◆ YOUR OBJECTIVE:
Word for word, restate the lines of the data from the first through the one containing "LUX3 pin SDA: 15 -> TX", and nothing else.

INFORMATION SUPPLIED START

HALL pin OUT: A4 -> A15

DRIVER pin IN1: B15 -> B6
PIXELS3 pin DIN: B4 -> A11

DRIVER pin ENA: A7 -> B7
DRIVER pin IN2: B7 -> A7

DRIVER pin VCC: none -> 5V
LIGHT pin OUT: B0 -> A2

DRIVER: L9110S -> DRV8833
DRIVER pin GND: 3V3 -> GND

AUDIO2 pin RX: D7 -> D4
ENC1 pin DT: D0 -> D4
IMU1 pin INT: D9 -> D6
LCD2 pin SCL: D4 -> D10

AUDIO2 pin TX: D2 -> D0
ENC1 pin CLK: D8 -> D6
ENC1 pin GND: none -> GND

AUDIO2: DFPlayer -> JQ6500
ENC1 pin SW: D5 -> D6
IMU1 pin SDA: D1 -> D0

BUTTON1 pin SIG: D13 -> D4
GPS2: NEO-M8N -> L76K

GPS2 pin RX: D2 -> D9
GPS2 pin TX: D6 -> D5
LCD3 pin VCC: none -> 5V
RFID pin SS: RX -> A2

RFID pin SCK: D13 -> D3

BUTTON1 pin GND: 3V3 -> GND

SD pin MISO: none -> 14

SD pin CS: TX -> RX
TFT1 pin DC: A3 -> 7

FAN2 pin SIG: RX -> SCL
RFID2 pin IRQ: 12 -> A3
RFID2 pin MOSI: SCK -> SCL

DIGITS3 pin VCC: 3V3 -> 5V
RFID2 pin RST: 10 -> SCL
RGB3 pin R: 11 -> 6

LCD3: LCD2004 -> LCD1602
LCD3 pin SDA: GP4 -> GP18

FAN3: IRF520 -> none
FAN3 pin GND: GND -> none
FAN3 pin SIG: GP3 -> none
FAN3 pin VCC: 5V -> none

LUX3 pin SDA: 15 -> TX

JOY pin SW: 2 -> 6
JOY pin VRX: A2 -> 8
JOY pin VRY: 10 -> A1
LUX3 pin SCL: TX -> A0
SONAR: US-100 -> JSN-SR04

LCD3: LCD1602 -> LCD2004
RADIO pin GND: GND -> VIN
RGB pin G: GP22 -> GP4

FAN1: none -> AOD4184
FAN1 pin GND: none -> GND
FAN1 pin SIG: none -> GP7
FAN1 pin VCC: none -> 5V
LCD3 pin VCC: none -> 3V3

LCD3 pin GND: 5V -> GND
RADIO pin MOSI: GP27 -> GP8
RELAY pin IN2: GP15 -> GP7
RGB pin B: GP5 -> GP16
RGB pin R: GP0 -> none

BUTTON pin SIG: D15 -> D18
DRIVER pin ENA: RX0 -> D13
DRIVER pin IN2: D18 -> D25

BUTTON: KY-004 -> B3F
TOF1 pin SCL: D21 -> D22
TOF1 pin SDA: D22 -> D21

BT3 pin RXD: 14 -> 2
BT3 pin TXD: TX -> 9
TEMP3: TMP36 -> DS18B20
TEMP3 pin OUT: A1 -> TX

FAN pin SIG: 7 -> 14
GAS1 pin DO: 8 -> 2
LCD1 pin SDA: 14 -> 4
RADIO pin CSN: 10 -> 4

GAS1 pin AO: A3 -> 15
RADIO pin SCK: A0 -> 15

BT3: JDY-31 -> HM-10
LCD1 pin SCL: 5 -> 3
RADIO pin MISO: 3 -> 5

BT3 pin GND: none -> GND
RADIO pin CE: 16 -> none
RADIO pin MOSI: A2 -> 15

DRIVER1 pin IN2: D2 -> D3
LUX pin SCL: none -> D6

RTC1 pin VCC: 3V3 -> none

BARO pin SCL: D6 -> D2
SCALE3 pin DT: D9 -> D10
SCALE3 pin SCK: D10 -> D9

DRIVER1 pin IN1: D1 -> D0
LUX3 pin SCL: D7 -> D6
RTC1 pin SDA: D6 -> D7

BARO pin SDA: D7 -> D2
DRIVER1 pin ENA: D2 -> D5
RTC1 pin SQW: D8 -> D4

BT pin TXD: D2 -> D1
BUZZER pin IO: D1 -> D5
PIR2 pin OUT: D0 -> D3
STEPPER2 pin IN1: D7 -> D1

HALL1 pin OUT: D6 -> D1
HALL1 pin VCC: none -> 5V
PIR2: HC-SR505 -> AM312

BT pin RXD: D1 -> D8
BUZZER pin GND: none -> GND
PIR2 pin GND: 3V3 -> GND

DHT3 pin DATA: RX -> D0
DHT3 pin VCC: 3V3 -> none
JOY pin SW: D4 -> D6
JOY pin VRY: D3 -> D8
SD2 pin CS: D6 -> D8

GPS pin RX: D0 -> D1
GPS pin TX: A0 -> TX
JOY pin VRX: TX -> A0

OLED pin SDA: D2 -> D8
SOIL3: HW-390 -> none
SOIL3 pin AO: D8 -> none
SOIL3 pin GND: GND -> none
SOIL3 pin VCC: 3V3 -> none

INFORMATION SUPPLIED END

◆ EXERCISE ANSWER:
HALL pin OUT: A4 -> A15

DRIVER pin IN1: B15 -> B6
PIXELS3 pin DIN: B4 -> A11

DRIVER pin ENA: A7 -> B7
DRIVER pin IN2: B7 -> A7

DRIVER pin VCC: none -> 5V
LIGHT pin OUT: B0 -> A2

DRIVER: L9110S -> DRV8833
DRIVER pin GND: 3V3 -> GND

AUDIO2 pin RX: D7 -> D4
ENC1 pin DT: D0 -> D4
IMU1 pin INT: D9 -> D6
LCD2 pin SCL: D4 -> D10

AUDIO2 pin TX: D2 -> D0
ENC1 pin CLK: D8 -> D6
ENC1 pin GND: none -> GND

AUDIO2: DFPlayer -> JQ6500
ENC1 pin SW: D5 -> D6
IMU1 pin SDA: D1 -> D0

BUTTON1 pin SIG: D13 -> D4
GPS2: NEO-M8N -> L76K

GPS2 pin RX: D2 -> D9
GPS2 pin TX: D6 -> D5
LCD3 pin VCC: none -> 5V
RFID pin SS: RX -> A2

RFID pin SCK: D13 -> D3

BUTTON1 pin GND: 3V3 -> GND

SD pin MISO: none -> 14

SD pin CS: TX -> RX
TFT1 pin DC: A3 -> 7

FAN2 pin SIG: RX -> SCL
RFID2 pin IRQ: 12 -> A3
RFID2 pin MOSI: SCK -> SCL

DIGITS3 pin VCC: 3V3 -> 5V
RFID2 pin RST: 10 -> SCL
RGB3 pin R: 11 -> 6

LCD3: LCD2004 -> LCD1602
LCD3 pin SDA: GP4 -> GP18

FAN3: IRF520 -> none
FAN3 pin GND: GND -> none
FAN3 pin SIG: GP3 -> none
FAN3 pin VCC: 5V -> none

LUX3 pin SDA: 15 -> TX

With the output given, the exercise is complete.